WHAT THE TASK ASKS:
The answer should contain all of the records below, each one copied word for word.

====== RECORDS SUPPLIED

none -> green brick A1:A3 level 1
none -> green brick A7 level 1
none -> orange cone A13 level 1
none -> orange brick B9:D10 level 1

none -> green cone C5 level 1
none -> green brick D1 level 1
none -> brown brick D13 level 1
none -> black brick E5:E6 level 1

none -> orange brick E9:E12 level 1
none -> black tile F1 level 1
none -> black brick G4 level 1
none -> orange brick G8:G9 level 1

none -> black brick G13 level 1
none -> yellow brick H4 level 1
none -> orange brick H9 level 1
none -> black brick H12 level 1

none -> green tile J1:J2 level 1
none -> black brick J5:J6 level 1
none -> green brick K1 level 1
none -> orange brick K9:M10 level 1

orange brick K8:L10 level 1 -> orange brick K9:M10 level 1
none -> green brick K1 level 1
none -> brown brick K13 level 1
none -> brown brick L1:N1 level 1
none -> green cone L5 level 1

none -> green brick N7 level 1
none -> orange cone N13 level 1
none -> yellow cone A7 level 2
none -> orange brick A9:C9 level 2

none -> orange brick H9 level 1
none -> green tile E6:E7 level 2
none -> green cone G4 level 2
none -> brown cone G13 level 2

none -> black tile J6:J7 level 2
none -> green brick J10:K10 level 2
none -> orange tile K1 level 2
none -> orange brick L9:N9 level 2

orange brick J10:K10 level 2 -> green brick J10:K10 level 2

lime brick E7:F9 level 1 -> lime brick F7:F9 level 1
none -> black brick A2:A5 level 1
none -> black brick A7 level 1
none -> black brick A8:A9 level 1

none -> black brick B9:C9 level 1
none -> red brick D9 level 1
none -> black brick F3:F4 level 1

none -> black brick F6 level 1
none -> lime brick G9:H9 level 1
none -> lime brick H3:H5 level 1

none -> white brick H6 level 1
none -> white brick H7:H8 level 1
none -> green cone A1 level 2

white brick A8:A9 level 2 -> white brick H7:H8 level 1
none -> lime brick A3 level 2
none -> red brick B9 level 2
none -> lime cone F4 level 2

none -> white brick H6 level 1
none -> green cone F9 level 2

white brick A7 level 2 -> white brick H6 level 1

============

EXERCISE ANSWER:
none -> green brick A1:A3 level 1
none -> green brick A7 level 1
none -> orange cone A13 level 1
none -> orange brick B9:D10 level 1

none -> green cone C5 level 1
none -> green brick D1 level 1
none -> brown brick D13 level 1
none -> black brick E5:E6 level 1

none -> orange brick E9:E12 level 1
none -> black tile F1 level 1
none -> black brick G4 level 1
none -> orange brick G8:G9 level 1

none -> black brick G13 level 1
none -> yellow brick H4 level 1
none -> orange brick H9 level 1
none -> black brick H12 level 1

none -> green tile J1:J2 level 1
none -> black brick J5:J6 level 1
none -> green brick K1 level 1
none -> orange brick K9:M10 level 1

orange brick K8:L10 level 1 -> orange brick K9:M10 level 1
none -> green brick K1 level 1
none -> brown brick K13 level 1
none -> brown brick L1:N1 level 1
none -> green cone L5 level 1

none -> green brick N7 level 1
none -> orange cone N13 level 1
none -> yellow cone A7 level 2
none -> orange brick A9:C9 level 2

none -> orange brick H9 level 1
none -> green tile E6:E7 level 2
none -> green cone G4 level 2
none -> brown cone G13 level 2

none -> black tile J6:J7 level 2
none -> green brick J10:K10 level 2
none -> orange tile K1 level 2
none -> orange brick L9:N9 level 2

orange brick J10:K10 level 2 -> green brick J10:K10 level 2

lime brick E7:F9 level 1 -> lime brick F7:F9 level 1
none -> black brick A2:A5 level 1
none -> black brick A7 level 1
none -> black brick A8:A9 level 1

none -> black brick B9:C9 level 1
none -> red brick D9 level 1
none -> black brick F3:F4 level 1

none -> black brick F6 level 1
none -> lime brick G9:H9 level 1
none -> lime brick H3:H5 level 1

none -> white brick H6 level 1
none -> white brick H7:H8 level 1
none -> green cone A1 level 2

white brick A8:A9 level 2 -> white brick H7:H8 level 1
none -> lime brick A3 level 2
none -> red brick B9 level 2
none -> lime cone F4 level 2

none -> white brick H6 level 1
none -> green cone F9 level 2

white brick A7 level 2 -> white brick H6 level 1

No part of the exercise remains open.